WHAT YOU HAVE TO DO
Using the data below, return the stretch from the line that contains "DRIVER3 pin IN2: D3 -> A0" through the line that contains "GPS3 pin VCC: VIN -> none", both included, exactly as it stands and nothing beyond it.

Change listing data
****************

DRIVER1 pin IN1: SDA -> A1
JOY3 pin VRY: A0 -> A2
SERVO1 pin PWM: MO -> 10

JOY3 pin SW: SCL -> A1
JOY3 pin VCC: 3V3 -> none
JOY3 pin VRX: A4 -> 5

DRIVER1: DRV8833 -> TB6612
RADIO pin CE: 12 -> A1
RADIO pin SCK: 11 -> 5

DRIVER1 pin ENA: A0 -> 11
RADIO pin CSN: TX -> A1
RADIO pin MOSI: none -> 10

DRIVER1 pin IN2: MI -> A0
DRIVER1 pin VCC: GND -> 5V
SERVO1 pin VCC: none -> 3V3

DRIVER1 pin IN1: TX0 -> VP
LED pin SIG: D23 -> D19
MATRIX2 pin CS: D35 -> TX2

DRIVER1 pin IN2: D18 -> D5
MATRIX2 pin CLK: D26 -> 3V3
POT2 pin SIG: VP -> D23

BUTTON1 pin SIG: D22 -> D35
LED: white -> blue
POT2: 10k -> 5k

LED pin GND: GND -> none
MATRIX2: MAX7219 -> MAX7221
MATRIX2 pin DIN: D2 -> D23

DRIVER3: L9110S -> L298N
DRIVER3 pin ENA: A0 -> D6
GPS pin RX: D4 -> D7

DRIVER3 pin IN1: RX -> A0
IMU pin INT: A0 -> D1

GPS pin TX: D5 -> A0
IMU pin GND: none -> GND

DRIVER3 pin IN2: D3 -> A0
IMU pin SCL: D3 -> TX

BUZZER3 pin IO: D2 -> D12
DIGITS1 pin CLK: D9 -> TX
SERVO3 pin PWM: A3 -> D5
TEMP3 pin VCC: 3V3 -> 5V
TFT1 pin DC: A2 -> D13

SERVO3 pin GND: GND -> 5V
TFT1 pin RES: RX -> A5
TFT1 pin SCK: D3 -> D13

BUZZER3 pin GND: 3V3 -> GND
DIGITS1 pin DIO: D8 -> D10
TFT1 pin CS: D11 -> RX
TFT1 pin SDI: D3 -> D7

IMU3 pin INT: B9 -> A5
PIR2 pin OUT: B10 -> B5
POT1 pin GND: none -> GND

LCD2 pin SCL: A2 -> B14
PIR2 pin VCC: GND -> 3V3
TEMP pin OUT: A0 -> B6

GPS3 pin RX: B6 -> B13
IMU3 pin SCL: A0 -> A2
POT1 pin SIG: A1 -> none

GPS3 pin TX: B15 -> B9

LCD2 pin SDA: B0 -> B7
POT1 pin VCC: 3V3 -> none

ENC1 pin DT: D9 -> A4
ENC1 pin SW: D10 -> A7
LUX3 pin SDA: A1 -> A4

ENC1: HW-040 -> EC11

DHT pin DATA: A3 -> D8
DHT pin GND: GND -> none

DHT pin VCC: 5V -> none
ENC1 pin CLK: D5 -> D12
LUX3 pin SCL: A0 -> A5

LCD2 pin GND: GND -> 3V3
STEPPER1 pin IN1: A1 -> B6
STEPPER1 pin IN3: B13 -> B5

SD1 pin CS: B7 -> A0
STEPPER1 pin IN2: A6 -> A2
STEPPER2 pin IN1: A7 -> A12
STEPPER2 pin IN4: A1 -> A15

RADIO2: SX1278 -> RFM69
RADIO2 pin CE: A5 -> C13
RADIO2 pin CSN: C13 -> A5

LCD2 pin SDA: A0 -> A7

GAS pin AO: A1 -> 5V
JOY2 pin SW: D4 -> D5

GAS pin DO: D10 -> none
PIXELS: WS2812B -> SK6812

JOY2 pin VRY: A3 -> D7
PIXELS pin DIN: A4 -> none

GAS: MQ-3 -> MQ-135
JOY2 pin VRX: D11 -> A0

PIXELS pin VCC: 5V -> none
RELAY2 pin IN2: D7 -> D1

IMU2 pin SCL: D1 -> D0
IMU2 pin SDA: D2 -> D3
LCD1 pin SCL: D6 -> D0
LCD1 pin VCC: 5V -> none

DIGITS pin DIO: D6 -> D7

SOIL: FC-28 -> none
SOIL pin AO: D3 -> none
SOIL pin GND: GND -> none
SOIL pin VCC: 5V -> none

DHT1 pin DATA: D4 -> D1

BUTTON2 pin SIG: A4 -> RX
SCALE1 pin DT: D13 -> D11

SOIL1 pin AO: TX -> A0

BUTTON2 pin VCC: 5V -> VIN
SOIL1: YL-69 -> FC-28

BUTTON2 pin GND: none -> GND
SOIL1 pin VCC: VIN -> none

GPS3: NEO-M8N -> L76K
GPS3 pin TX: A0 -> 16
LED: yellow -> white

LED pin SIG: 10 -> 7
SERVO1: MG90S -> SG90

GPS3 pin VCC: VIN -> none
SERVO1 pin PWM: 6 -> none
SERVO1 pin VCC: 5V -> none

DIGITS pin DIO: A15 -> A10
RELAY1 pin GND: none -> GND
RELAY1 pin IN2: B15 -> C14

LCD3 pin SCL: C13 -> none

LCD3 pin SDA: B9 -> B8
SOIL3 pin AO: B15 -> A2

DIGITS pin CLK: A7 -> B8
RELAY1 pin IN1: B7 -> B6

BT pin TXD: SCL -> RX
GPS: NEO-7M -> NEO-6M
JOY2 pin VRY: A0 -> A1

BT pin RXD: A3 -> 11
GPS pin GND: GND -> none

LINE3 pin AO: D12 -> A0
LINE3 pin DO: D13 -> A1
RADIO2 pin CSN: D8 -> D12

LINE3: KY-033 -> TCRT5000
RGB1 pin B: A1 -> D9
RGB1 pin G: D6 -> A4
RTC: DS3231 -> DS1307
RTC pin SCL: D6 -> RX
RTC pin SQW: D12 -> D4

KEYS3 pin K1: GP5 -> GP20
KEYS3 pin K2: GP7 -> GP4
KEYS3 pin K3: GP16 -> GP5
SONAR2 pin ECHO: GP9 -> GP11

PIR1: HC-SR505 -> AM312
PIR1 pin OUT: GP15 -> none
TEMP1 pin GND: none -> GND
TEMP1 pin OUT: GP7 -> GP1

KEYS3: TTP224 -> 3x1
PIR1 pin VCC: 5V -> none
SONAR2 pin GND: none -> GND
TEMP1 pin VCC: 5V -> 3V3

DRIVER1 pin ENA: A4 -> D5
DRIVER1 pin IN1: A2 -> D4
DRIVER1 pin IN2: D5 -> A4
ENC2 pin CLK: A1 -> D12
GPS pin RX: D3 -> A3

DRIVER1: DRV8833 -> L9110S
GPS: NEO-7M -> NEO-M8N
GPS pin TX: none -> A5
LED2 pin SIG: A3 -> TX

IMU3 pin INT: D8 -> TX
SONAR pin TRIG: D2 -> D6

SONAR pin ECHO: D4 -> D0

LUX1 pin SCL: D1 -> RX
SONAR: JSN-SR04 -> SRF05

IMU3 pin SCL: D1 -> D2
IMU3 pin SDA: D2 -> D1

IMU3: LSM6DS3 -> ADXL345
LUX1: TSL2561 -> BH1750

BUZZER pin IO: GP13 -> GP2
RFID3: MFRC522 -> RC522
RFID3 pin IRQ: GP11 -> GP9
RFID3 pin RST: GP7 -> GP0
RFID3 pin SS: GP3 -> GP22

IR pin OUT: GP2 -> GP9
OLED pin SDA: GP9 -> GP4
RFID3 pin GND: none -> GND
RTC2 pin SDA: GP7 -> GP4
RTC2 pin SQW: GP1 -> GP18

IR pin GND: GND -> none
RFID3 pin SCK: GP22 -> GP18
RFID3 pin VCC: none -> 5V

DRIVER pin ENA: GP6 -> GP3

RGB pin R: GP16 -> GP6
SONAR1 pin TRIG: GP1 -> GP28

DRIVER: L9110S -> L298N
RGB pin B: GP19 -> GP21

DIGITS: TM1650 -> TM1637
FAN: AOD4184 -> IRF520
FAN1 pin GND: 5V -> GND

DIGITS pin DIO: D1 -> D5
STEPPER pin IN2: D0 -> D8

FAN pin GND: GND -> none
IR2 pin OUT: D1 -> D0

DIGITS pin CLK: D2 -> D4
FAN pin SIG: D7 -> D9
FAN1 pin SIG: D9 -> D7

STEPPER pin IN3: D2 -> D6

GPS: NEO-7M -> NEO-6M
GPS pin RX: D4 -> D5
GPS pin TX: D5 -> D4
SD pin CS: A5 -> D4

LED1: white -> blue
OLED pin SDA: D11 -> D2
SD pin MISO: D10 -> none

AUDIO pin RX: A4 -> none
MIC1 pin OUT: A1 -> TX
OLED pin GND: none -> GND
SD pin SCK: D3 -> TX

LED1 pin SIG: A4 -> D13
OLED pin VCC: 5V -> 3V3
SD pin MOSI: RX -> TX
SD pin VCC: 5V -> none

****************

SOLUTION
DRIVER3 pin IN2: D3 -> A0
IMU pin SCL: D3 -> TX

BUZZER3 pin IO: D2 -> D12
DIGITS1 pin CLK: D9 -> TX
SERVO3 pin PWM: A3 -> D5
TEMP3 pin VCC: 3V3 -> 5V
TFT1 pin DC: A2 -> D13

SERVO3 pin GND: GND -> 5V
TFT1 pin RES: RX -> A5
TFT1 pin SCK: D3 -> D13

BUZZER3 pin GND: 3V3 -> GND
DIGITS1 pin DIO: D8 -> D10
TFT1 pin CS: D11 -> RX
TFT1 pin SDI: D3 -> D7

IMU3 pin INT: B9 -> A5
PIR2 pin OUT: B10 -> B5
POT1 pin GND: none -> GND

LCD2 pin SCL: A2 -> B14
PIR2 pin VCC: GND -> 3V3
TEMP pin OUT: A0 -> B6

GPS3 pin RX: B6 -> B13
IMU3 pin SCL: A0 -> A2
POT1 pin SIG: A1 -> none

GPS3 pin TX: B15 -> B9

LCD2 pin SDA: B0 -> B7
POT1 pin VCC: 3V3 -> none

ENC1 pin DT: D9 -> A4
ENC1 pin SW: D10 -> A7
LUX3 pin SDA: A1 -> A4

ENC1: HW-040 -> EC11

DHT pin DATA: A3 -> D8
DHT pin GND: GND -> none

DHT pin VCC: 5V -> none
ENC1 pin CLK: D5 -> D12
LUX3 pin SCL: A0 -> A5

LCD2 pin GND: GND -> 3V3
STEPPER1 pin IN1: A1 -> B6
STEPPER1 pin IN3: B13 -> B5

SD1 pin CS: B7 -> A0
STEPPER1 pin IN2: A6 -> A2
STEPPER2 pin IN1: A7 -> A12
STEPPER2 pin IN4: A1 -> A15

RADIO2: SX1278 -> RFM69
RADIO2 pin CE: A5 -> C13
RADIO2 pin CSN: C13 -> A5

LCD2 pin SDA: A0 -> A7

GAS pin AO: A1 -> 5V
JOY2 pin SW: D4 -> D5

GAS pin DO: D10 -> none
PIXELS: WS2812B -> SK6812

JOY2 pin VRY: A3 -> D7
PIXELS pin DIN: A4 -> none

GAS: MQ-3 -> MQ-135
JOY2 pin VRX: D11 -> A0

PIXELS pin VCC: 5V -> none
RELAY2 pin IN2: D7 -> D1

IMU2 pin SCL: D1 -> D0
IMU2 pin SDA: D2 -> D3
LCD1 pin SCL: D6 -> D0
LCD1 pin VCC: 5V -> none

DIGITS pin DIO: D6 -> D7

SOIL: FC-28 -> none
SOIL pin AO: D3 -> none
SOIL pin GND: GND -> none
SOIL pin VCC: 5V -> none

DHT1 pin DATA: D4 -> D1

BUTTON2 pin SIG: A4 -> RX
SCALE1 pin DT: D13 -> D11

SOIL1 pin AO: TX -> A0

BUTTON2 pin VCC: 5V -> VIN
SOIL1: YL-69 -> FC-28

BUTTON2 pin GND: none -> GND
SOIL1 pin VCC: VIN -> none

GPS3: NEO-M8N -> L76K
GPS3 pin TX: A0 -> 16
LED: yellow -> white

LED pin SIG: 10 -> 7
SERVO1: MG90S -> SG90

GPS3 pin VCC: VIN -> none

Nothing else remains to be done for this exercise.